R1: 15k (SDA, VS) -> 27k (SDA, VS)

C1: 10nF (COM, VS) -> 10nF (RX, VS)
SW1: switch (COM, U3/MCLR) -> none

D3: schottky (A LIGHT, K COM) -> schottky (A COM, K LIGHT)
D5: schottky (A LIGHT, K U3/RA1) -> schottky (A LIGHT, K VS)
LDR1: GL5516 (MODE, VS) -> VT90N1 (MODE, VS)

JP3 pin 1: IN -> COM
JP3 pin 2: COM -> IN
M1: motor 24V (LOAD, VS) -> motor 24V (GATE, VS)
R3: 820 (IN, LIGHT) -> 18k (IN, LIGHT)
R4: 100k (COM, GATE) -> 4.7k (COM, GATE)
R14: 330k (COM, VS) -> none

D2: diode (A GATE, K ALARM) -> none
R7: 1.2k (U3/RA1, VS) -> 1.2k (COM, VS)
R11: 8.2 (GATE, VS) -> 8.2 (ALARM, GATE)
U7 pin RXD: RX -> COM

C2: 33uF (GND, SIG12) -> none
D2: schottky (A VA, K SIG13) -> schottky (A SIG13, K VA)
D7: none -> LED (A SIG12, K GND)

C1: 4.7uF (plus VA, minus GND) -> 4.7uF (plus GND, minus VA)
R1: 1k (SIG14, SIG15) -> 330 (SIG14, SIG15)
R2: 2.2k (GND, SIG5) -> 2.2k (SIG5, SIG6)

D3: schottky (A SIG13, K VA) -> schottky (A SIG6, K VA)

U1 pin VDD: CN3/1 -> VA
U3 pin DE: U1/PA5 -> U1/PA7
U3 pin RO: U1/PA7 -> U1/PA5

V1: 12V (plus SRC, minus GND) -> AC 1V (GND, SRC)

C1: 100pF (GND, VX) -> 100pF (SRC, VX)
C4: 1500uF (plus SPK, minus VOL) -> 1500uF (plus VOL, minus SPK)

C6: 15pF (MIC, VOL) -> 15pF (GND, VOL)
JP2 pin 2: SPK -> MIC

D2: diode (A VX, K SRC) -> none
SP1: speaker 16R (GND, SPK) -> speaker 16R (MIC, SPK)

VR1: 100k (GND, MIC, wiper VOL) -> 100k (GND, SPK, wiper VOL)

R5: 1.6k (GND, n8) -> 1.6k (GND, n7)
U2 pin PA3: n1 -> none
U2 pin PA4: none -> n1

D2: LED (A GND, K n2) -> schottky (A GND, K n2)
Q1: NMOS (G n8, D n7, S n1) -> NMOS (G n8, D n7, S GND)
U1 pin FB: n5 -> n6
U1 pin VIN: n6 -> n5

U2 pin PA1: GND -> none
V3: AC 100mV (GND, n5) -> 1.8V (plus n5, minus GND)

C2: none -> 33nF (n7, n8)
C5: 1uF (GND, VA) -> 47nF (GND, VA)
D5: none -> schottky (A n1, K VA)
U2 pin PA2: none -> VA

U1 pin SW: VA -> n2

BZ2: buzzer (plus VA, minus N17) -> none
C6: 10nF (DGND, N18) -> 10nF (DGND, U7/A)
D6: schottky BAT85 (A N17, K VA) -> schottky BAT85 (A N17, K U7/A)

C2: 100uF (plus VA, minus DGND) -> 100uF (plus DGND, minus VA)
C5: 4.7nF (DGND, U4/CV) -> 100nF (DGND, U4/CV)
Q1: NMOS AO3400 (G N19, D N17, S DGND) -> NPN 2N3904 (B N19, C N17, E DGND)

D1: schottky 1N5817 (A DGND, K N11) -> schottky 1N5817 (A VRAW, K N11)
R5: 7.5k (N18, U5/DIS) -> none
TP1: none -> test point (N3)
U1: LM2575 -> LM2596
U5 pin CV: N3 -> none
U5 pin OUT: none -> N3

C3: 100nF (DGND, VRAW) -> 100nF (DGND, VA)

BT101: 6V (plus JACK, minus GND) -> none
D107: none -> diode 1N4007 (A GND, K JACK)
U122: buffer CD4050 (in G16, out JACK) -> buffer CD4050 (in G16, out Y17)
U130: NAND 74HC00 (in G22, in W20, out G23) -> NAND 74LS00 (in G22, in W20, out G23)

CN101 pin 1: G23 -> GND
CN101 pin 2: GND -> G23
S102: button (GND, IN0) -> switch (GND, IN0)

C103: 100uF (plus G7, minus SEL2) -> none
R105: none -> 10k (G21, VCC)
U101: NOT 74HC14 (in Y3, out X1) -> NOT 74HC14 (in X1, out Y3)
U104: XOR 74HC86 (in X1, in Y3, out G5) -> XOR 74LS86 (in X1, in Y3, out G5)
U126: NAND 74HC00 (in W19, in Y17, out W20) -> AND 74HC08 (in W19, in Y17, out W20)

Exercise brief =
Select all lines in the listing above where the word "VRAW" appears, and show them.

Response area =
D1: schottky 1N5817 (A DGND, K N11) -> schottky 1N5817 (A VRAW, K N11)
C3: 100nF (DGND, VRAW) -> 100nF (DGND, VA)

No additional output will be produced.